Segment Open

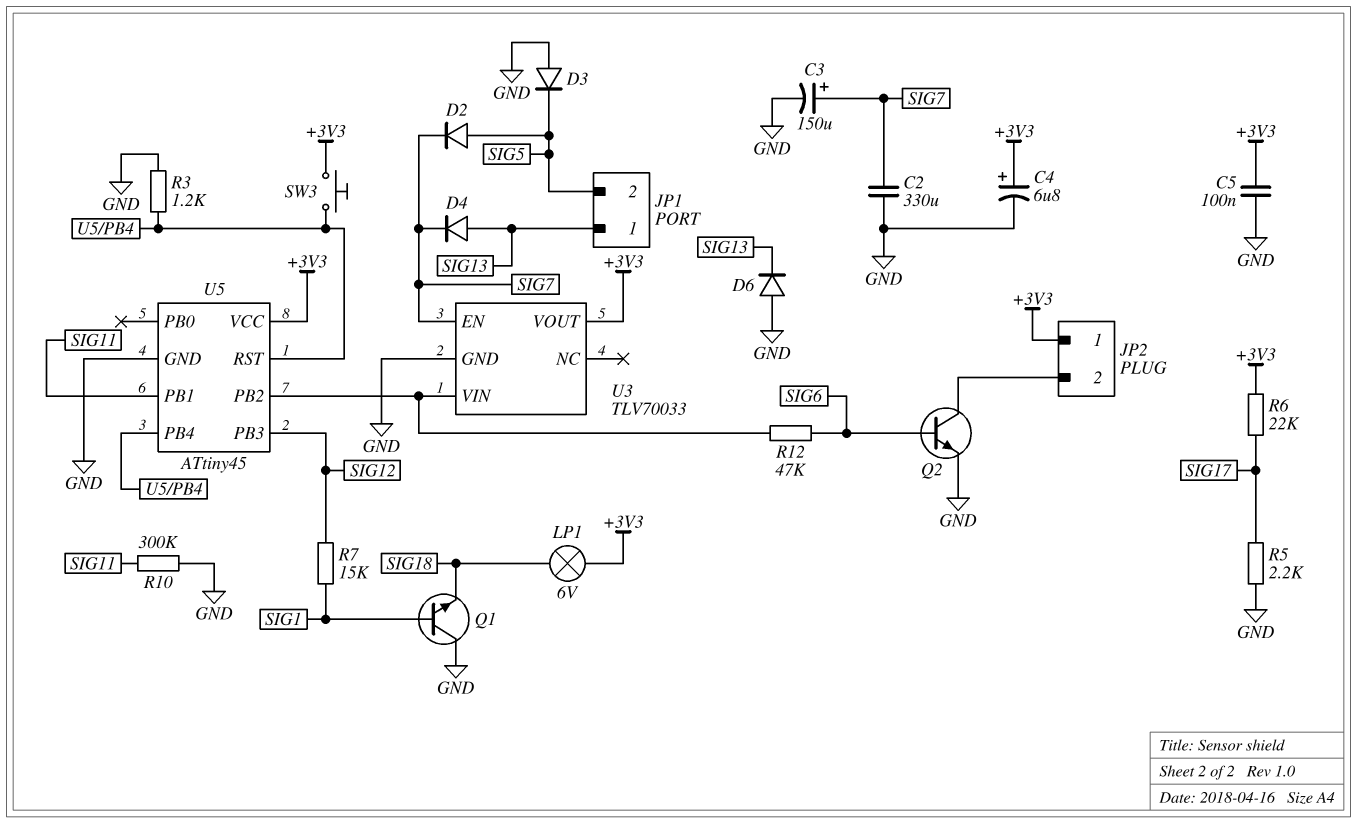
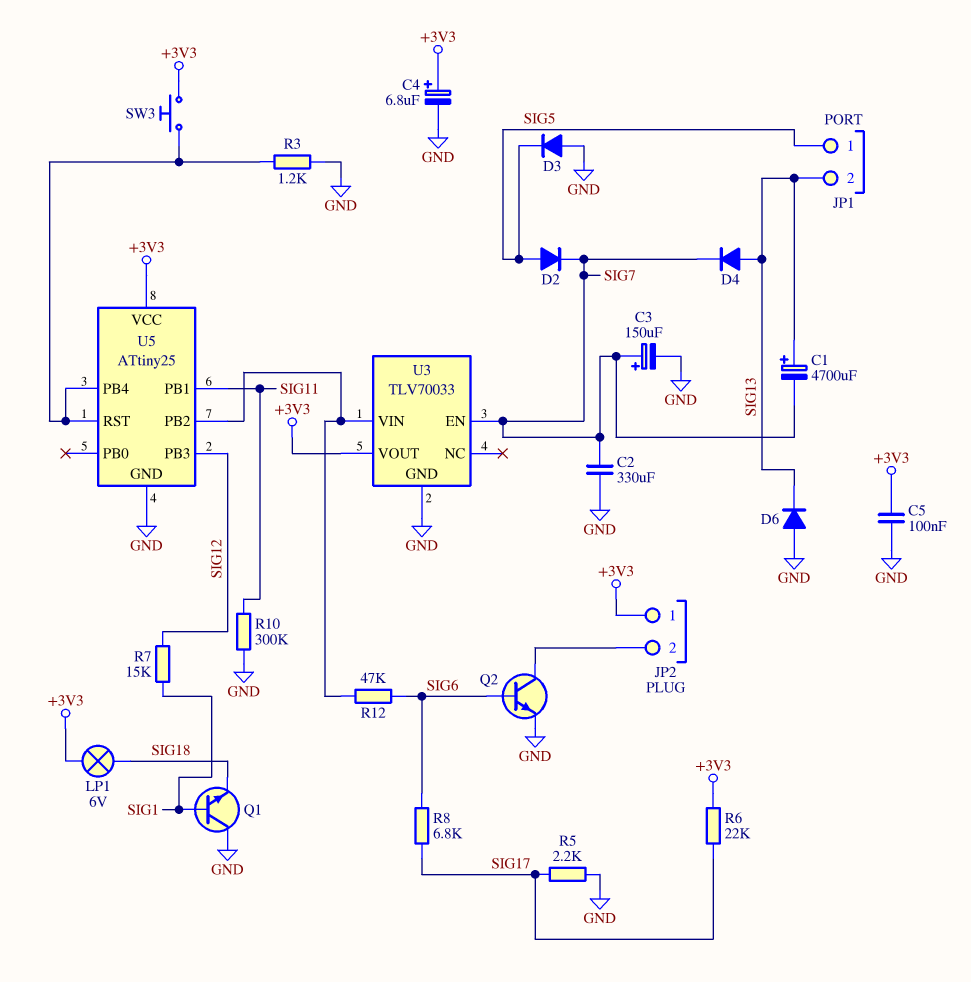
C1: none -> 4700uF (plus SIG13, minus SIG7)
JP1 pin 1: SIG13 -> SIG5
JP1 pin 2: SIG5 -> SIG13
R8: none -> 6.8k (SIG6, SIG17)
U5: ATtiny45 -> ATtiny25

Segment Closed

Write out, without alteration, the line that contains "JP1 pin 2: SIG5 -> SIG13" and all subsequent lines down to the end of the data above.

JP1 pin 2: SIG5 -> SIG13
R8: none -> 6.8k (SIG6, SIG17)
U5: ATtiny45 -> ATtiny25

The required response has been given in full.